[What to produce]
The copy you produce must hold every record exactly, and none of the images.

[Study material]

------------------------

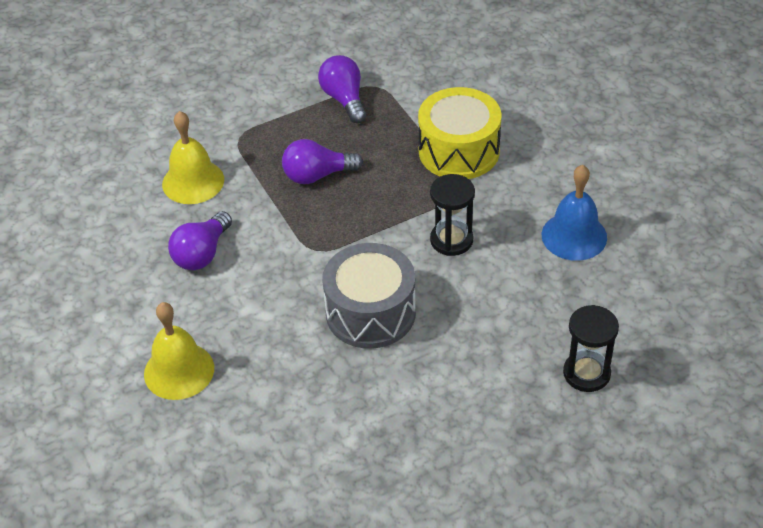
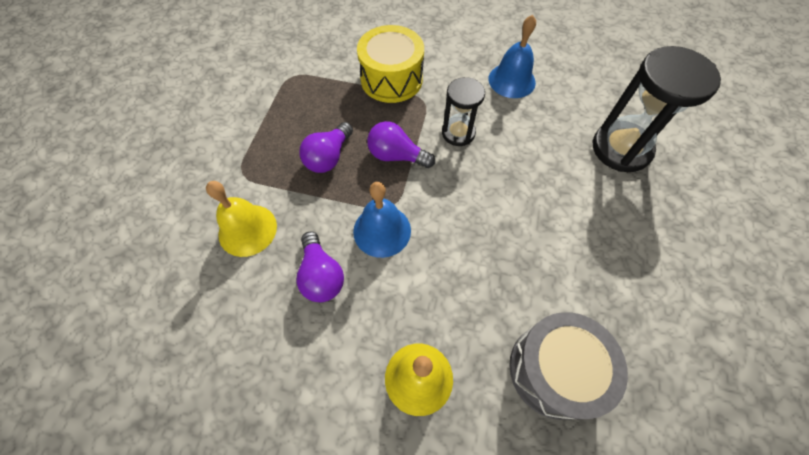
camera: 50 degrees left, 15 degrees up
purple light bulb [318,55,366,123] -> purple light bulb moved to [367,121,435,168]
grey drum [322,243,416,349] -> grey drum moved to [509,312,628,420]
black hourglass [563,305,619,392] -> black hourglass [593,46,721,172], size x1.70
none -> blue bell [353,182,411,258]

------------------------

[Exercise response]
camera: 50 degrees left, 15 degrees up
purple light bulb [318,55,366,123] -> purple light bulb moved to [367,121,435,168]
grey drum [322,243,416,349] -> grey drum moved to [509,312,628,420]
black hourglass [563,305,619,392] -> black hourglass [593,46,721,172], size x1.70
none -> blue bell [353,182,411,258]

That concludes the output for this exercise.